━━━ Exercise data
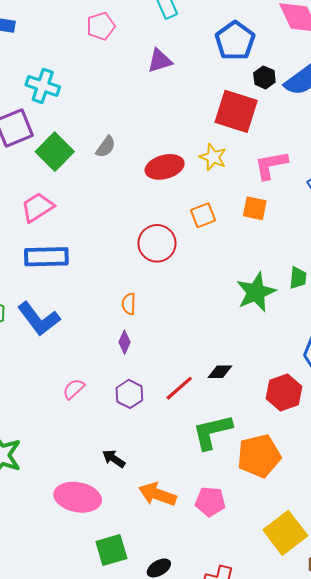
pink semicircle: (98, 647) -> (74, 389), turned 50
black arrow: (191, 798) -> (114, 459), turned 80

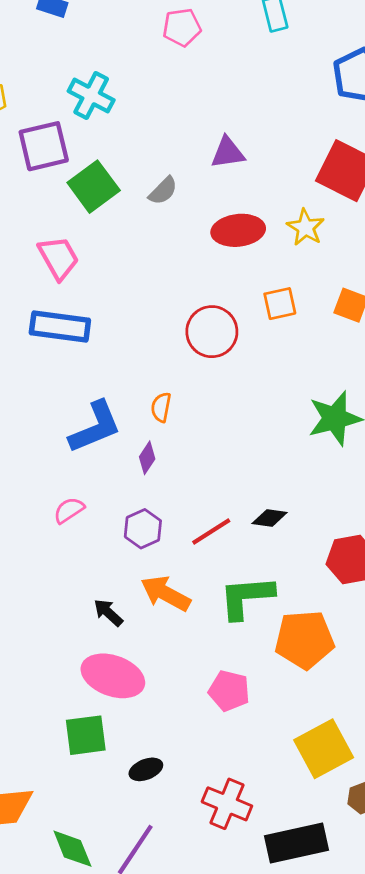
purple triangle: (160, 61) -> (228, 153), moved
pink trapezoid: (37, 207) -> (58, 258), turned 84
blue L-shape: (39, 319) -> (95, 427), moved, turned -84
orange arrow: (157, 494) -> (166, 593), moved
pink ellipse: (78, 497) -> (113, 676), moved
━━━━━━
━━━ Exercise data
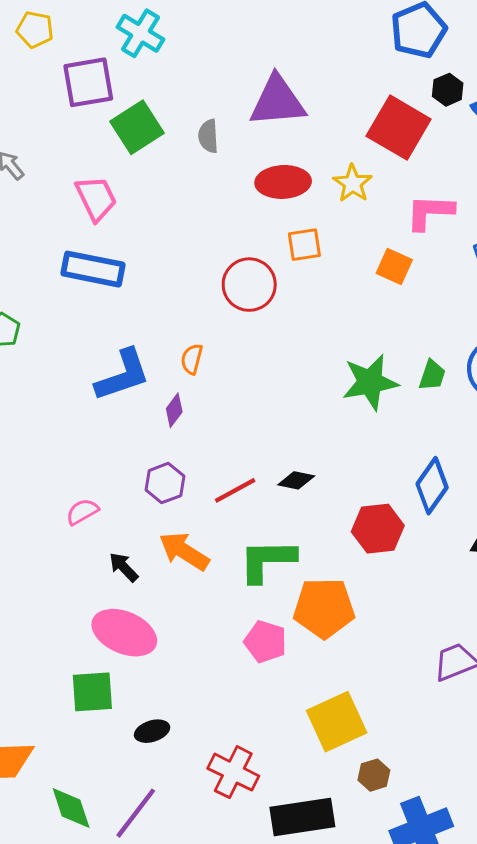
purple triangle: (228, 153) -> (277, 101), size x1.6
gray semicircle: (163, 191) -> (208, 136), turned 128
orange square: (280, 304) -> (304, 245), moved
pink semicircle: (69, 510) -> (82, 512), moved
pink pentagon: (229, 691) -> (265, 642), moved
━━━━━━
*Instructions to follow*. Send back an exact copy of only the lines from the line with "pink semicircle: (69, 510)" up to and including the line with "pink pentagon: (229, 691)" in the data above.

*Answer space*.
pink semicircle: (69, 510) -> (82, 512), moved
pink pentagon: (229, 691) -> (265, 642), moved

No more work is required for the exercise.